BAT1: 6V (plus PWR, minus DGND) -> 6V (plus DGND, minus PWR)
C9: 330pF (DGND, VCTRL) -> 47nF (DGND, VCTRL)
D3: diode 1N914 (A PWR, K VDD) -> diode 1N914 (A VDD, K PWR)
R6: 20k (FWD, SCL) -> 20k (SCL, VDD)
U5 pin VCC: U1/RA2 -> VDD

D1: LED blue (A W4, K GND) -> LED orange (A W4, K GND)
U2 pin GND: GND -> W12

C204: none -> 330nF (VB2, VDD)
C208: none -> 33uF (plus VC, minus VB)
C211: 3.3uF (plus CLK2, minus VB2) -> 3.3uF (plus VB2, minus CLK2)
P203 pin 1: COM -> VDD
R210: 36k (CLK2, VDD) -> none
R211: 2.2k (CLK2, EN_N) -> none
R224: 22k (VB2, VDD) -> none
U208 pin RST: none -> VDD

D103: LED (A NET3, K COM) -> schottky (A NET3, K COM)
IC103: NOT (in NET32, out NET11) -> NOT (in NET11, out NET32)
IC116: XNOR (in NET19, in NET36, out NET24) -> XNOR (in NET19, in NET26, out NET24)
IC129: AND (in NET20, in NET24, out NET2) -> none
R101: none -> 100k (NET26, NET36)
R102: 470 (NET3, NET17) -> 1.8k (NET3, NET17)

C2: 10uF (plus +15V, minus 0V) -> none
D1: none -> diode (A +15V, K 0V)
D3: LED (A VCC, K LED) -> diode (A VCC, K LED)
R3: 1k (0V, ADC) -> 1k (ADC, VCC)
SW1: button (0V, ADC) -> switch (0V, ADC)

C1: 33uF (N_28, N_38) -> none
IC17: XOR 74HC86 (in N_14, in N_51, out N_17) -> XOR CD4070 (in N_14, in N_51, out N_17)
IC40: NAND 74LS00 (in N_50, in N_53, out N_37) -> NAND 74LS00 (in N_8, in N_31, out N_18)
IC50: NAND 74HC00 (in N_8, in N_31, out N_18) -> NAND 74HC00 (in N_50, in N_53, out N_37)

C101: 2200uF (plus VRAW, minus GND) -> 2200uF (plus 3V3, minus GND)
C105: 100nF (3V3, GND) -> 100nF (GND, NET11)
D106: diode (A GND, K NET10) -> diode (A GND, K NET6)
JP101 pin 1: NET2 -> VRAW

::::

Task requirements
Please quote the data above in full, with no line missing.

Reply
BAT1: 6V (plus PWR, minus DGND) -> 6V (plus DGND, minus PWR)
C9: 330pF (DGND, VCTRL) -> 47nF (DGND, VCTRL)
D3: diode 1N914 (A PWR, K VDD) -> diode 1N914 (A VDD, K PWR)
R6: 20k (FWD, SCL) -> 20k (SCL, VDD)
U5 pin VCC: U1/RA2 -> VDD

D1: LED blue (A W4, K GND) -> LED orange (A W4, K GND)
U2 pin GND: GND -> W12

C204: none -> 330nF (VB2, VDD)
C208: none -> 33uF (plus VC, minus VB)
C211: 3.3uF (plus CLK2, minus VB2) -> 3.3uF (plus VB2, minus CLK2)
P203 pin 1: COM -> VDD
R210: 36k (CLK2, VDD) -> none
R211: 2.2k (CLK2, EN_N) -> none
R224: 22k (VB2, VDD) -> none
U208 pin RST: none -> VDD

D103: LED (A NET3, K COM) -> schottky (A NET3, K COM)
IC103: NOT (in NET32, out NET11) -> NOT (in NET11, out NET32)
IC116: XNOR (in NET19, in NET36, out NET24) -> XNOR (in NET19, in NET26, out NET24)
IC129: AND (in NET20, in NET24, out NET2) -> none
R101: none -> 100k (NET26, NET36)
R102: 470 (NET3, NET17) -> 1.8k (NET3, NET17)

C2: 10uF (plus +15V, minus 0V) -> none
D1: none -> diode (A +15V, K 0V)
D3: LED (A VCC, K LED) -> diode (A VCC, K LED)
R3: 1k (0V, ADC) -> 1k (ADC, VCC)
SW1: button (0V, ADC) -> switch (0V, ADC)

C1: 33uF (N_28, N_38) -> none
IC17: XOR 74HC86 (in N_14, in N_51, out N_17) -> XOR CD4070 (in N_14, in N_51, out N_17)
IC40: NAND 74LS00 (in N_50, in N_53, out N_37) -> NAND 74LS00 (in N_8, in N_31, out N_18)
IC50: NAND 74HC00 (in N_8, in N_31, out N_18) -> NAND 74HC00 (in N_50, in N_53, out N_37)

C101: 2200uF (plus VRAW, minus GND) -> 2200uF (plus 3V3, minus GND)
C105: 100nF (3V3, GND) -> 100nF (GND, NET11)
D106: diode (A GND, K NET10) -> diode (A GND, K NET6)
JP101 pin 1: NET2 -> VRAW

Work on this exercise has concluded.